[Scene edit records]
---+---

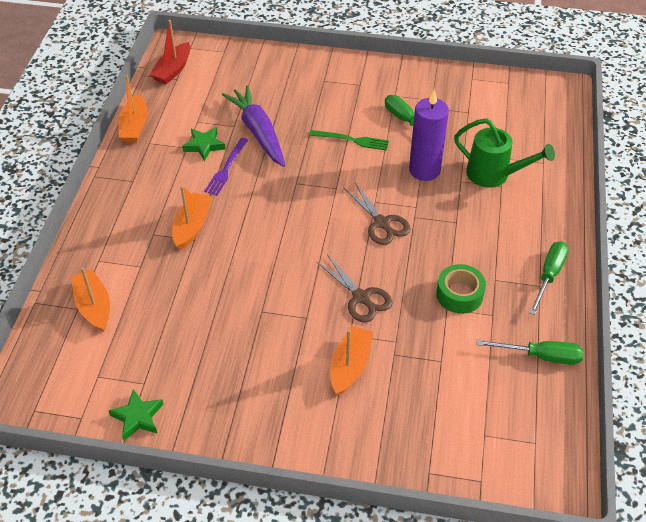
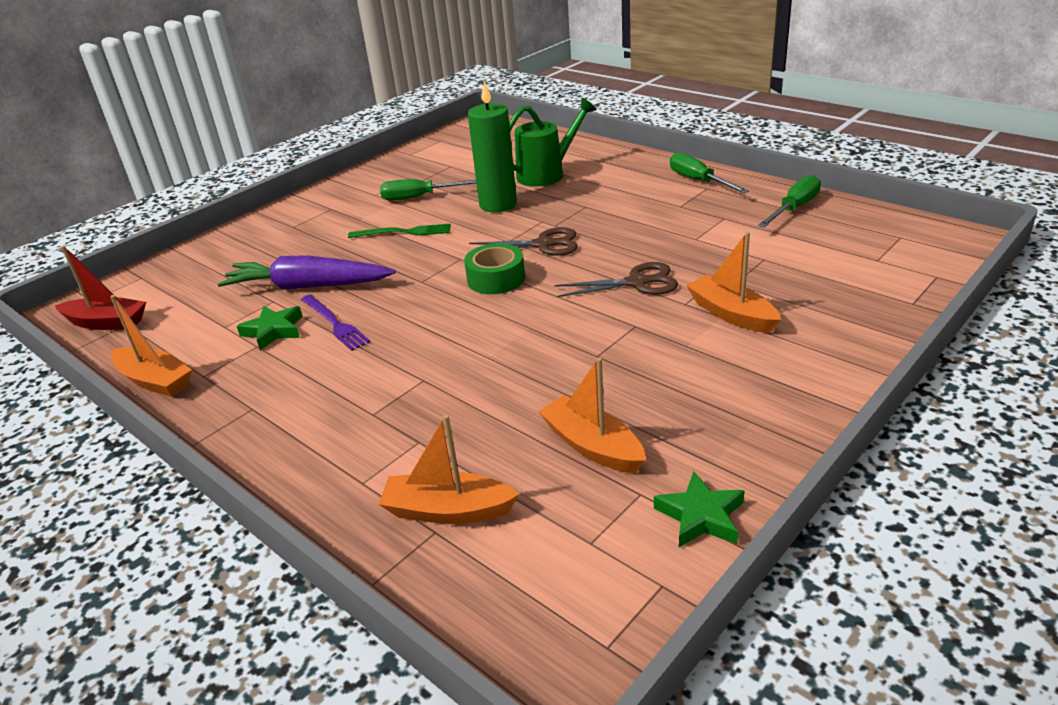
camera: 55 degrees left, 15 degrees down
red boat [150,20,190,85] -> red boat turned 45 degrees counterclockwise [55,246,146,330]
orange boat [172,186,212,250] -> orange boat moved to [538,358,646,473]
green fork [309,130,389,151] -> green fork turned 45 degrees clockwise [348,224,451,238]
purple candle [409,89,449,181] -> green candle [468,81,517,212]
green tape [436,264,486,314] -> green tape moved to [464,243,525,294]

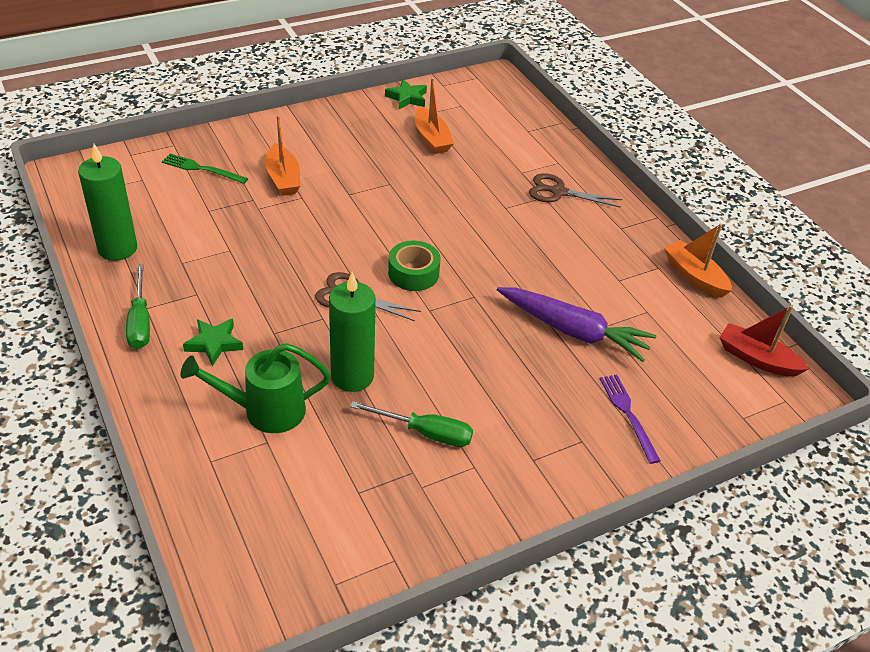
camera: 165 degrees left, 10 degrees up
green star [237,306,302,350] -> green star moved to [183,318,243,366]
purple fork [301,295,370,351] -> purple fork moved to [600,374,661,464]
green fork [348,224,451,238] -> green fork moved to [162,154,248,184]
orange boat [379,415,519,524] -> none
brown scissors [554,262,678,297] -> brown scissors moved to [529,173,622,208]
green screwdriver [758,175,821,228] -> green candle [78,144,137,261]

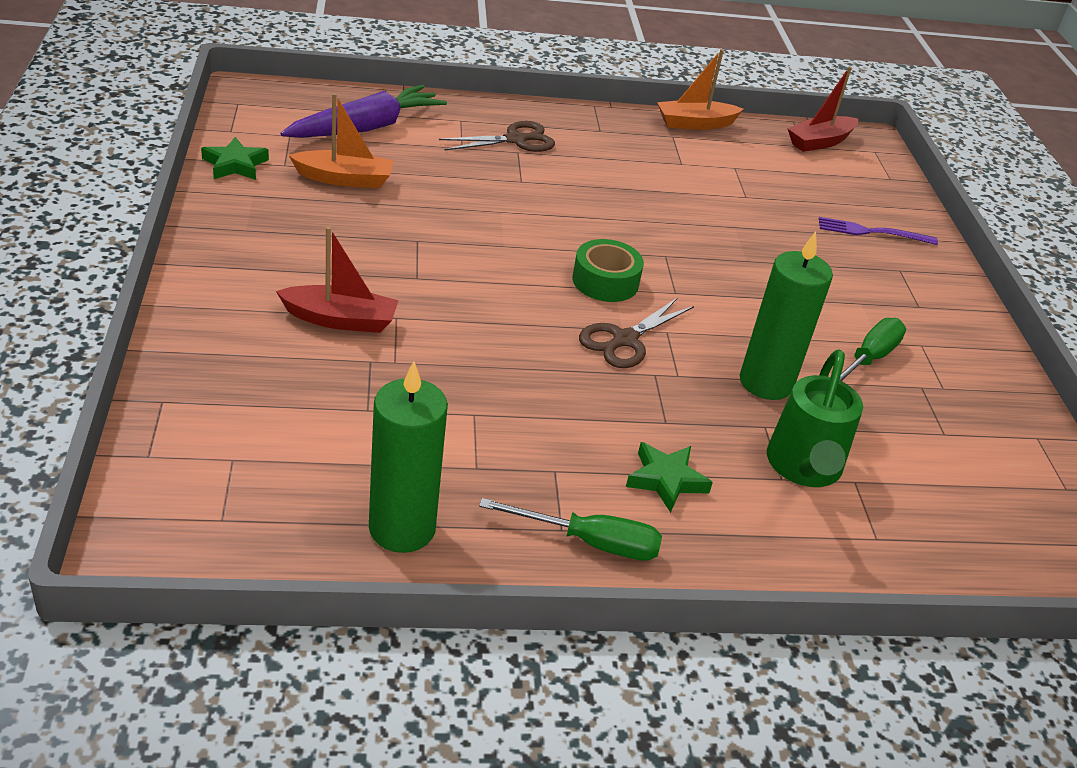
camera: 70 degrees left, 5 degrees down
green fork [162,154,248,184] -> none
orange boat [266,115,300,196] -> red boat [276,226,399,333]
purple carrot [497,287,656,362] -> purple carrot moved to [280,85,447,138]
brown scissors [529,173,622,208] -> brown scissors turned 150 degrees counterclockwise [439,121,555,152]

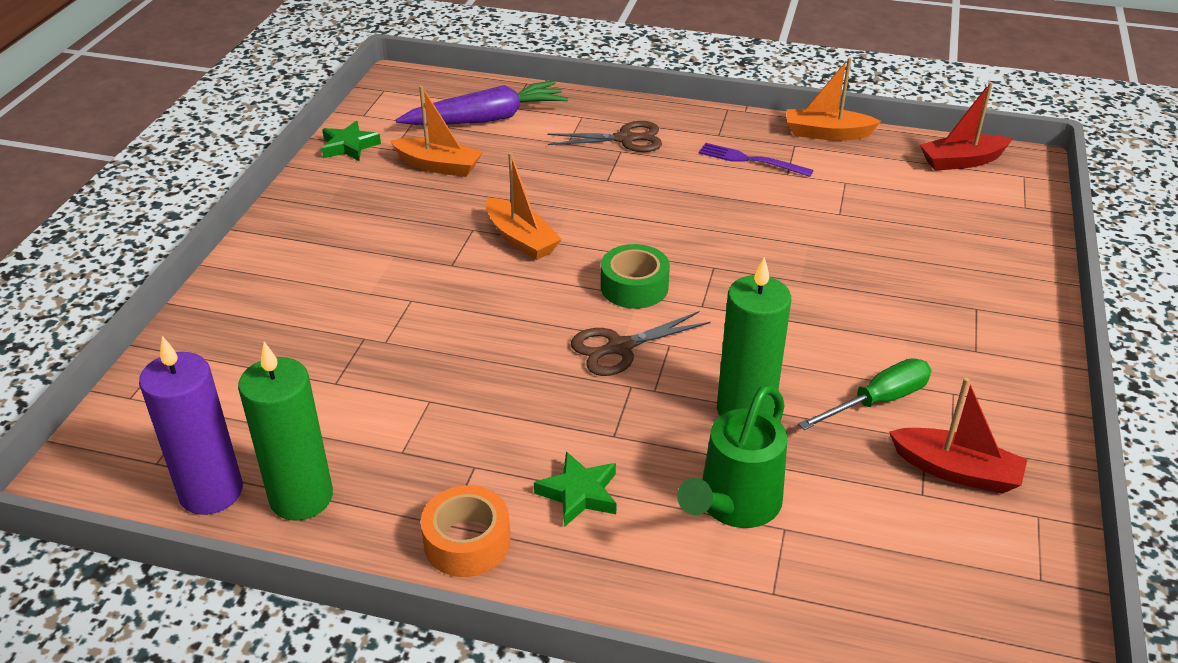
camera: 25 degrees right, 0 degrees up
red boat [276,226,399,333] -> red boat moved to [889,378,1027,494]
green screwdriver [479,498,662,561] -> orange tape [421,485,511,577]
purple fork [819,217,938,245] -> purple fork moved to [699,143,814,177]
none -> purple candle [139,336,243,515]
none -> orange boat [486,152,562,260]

---+---

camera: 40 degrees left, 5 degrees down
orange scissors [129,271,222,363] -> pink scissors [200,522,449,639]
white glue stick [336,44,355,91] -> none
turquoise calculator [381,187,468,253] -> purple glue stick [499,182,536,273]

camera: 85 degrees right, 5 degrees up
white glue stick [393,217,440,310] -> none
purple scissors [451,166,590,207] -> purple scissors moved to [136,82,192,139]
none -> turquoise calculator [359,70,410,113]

---+---

[What is being asked]:
Return each full line of the entries that contains the word "down".

[Solution for this problem]:
camera: 55 degrees left, 15 degrees down
camera: 70 degrees left, 5 degrees down
camera: 40 degrees left, 5 degrees down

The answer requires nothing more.